Material shown: Begin

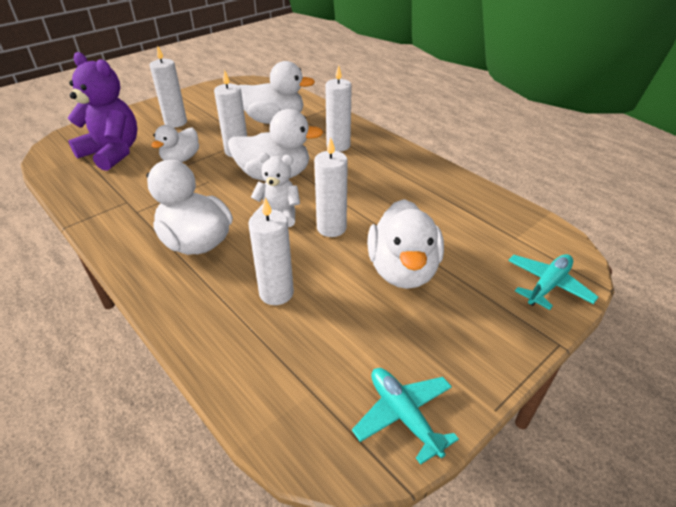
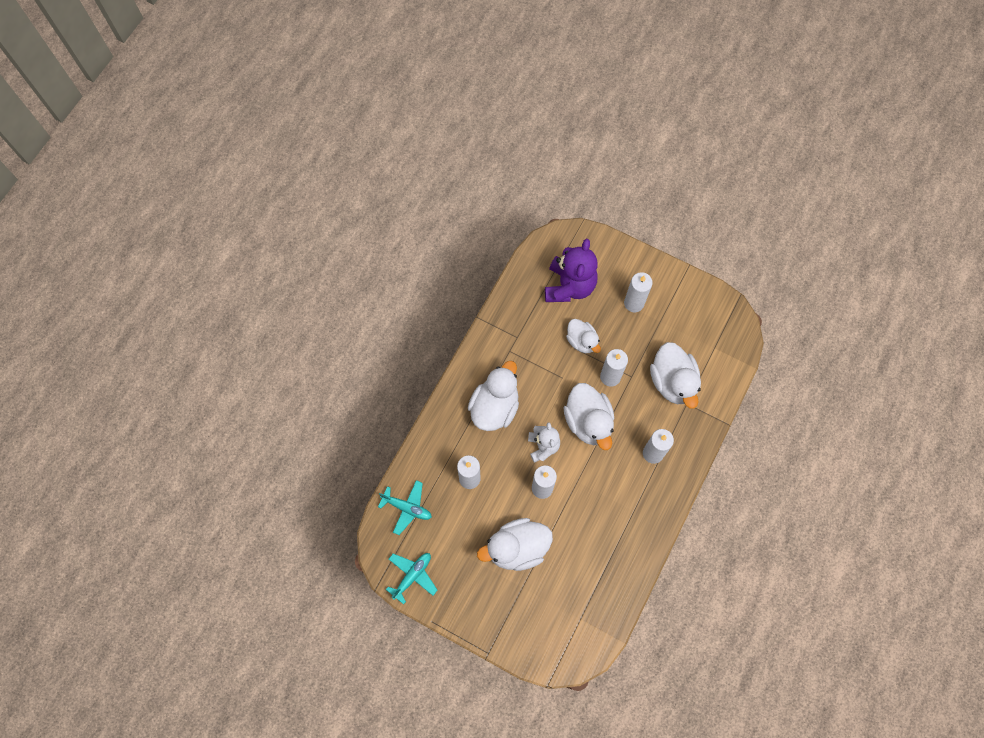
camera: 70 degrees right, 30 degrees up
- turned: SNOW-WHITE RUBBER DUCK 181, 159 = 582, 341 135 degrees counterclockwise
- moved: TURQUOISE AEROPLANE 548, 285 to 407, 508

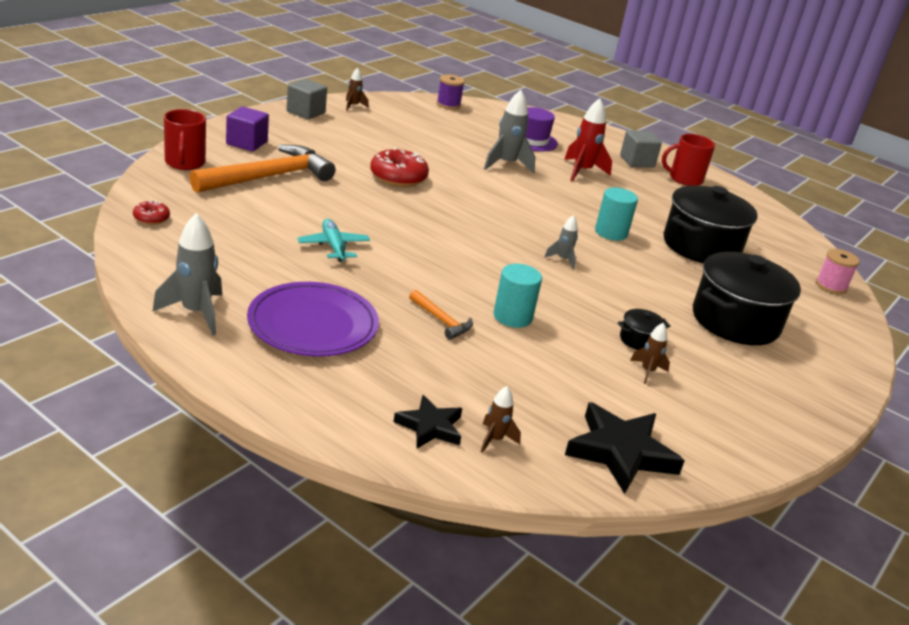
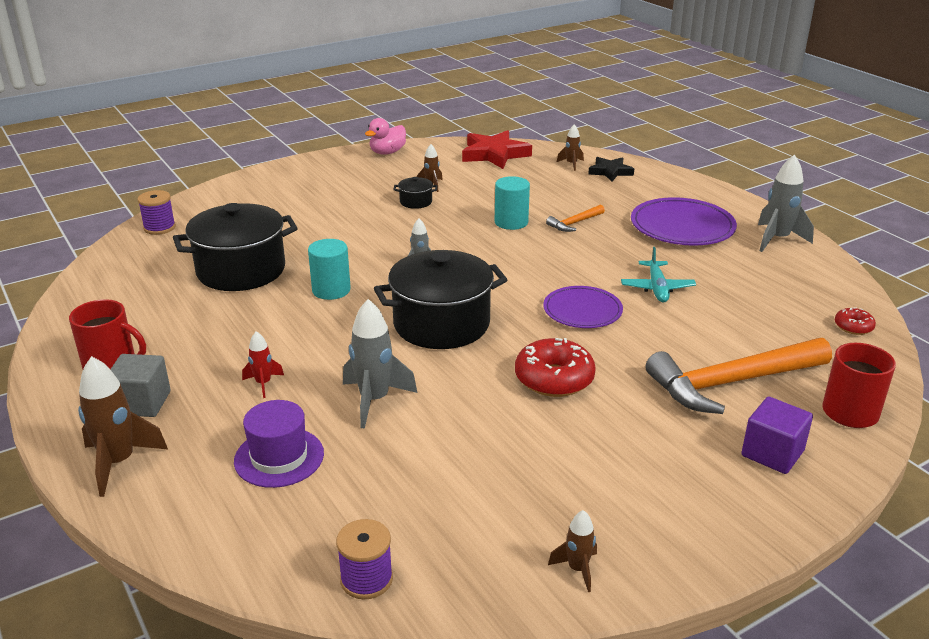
camera: 155 degrees left, 0 degrees up
- removed: GRAY SOLID CUBE 305, 112
- turned: BRIGHT ORANGE CLAW HAMMER 442, 320 = 574, 223 105 degrees counterclockwise
- resized: RED TOY ROCKET 582, 171 = 263, 384 x0.55
- recoloured: JET-BLACK STAR 621, 452 to RED STAR 494, 154
- moved: JET-BLACK STOCKPOT 735, 321 to 441, 324
- recoloured: PINK REEL OF THREAD 831, 286 to ROYAL PURPLE REEL OF THREAD 159, 227
- added: DARK BROWN TOY ROCKET 119, 463
- added: PINK RUBBER DUCK 387, 152
- added: ROYAL PURPLE DINNER PLATE 582, 311

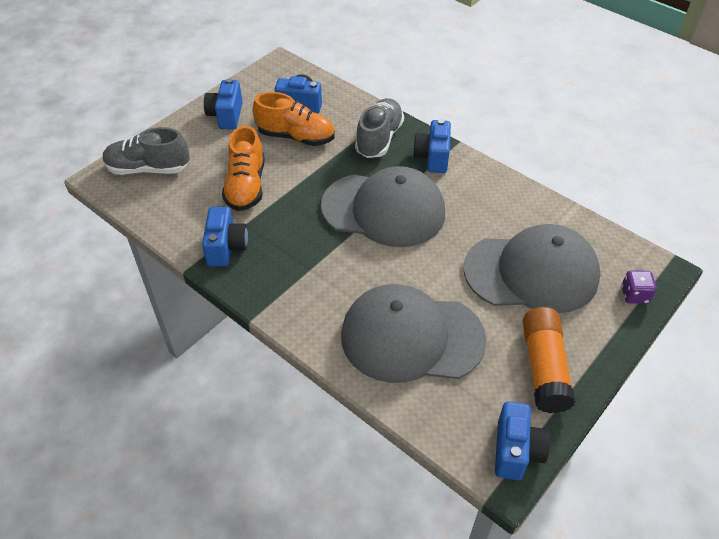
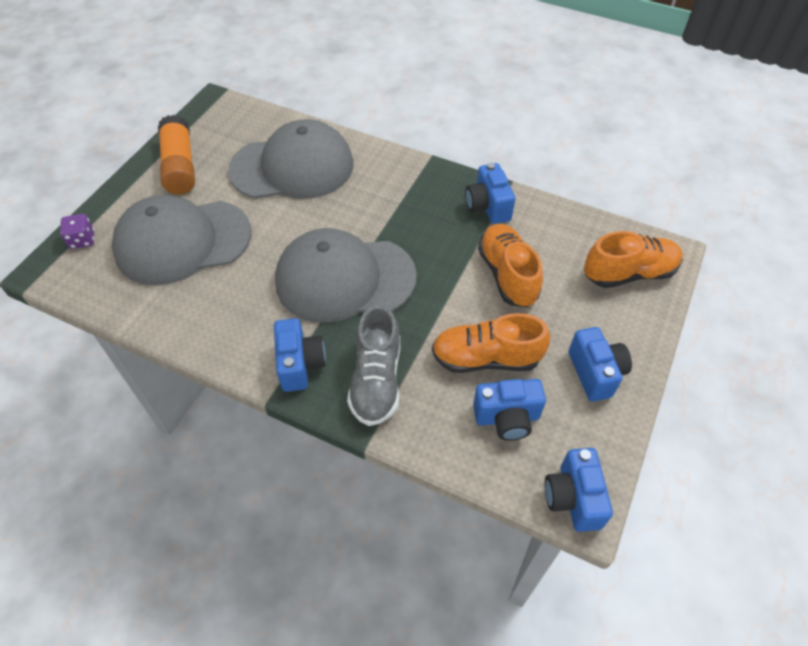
camera: 165 degrees right, 5 degrees up
- recoloured: GRAY SHOE 148, 169 to BRIGHT ORANGE SHOE 629, 273
- moved: ROYAL BLUE PHOTO CAMERA 516, 451 to 573, 498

Material shown: End

◆ What you have to do
Restate the tail of the listing word for word, beginning at the line containing "- recoloured: GRAY".

◆ Solution
- recoloured: GRAY SHOE 148, 169 to BRIGHT ORANGE SHOE 629, 273
- moved: ROYAL BLUE PHOTO CAMERA 516, 451 to 573, 498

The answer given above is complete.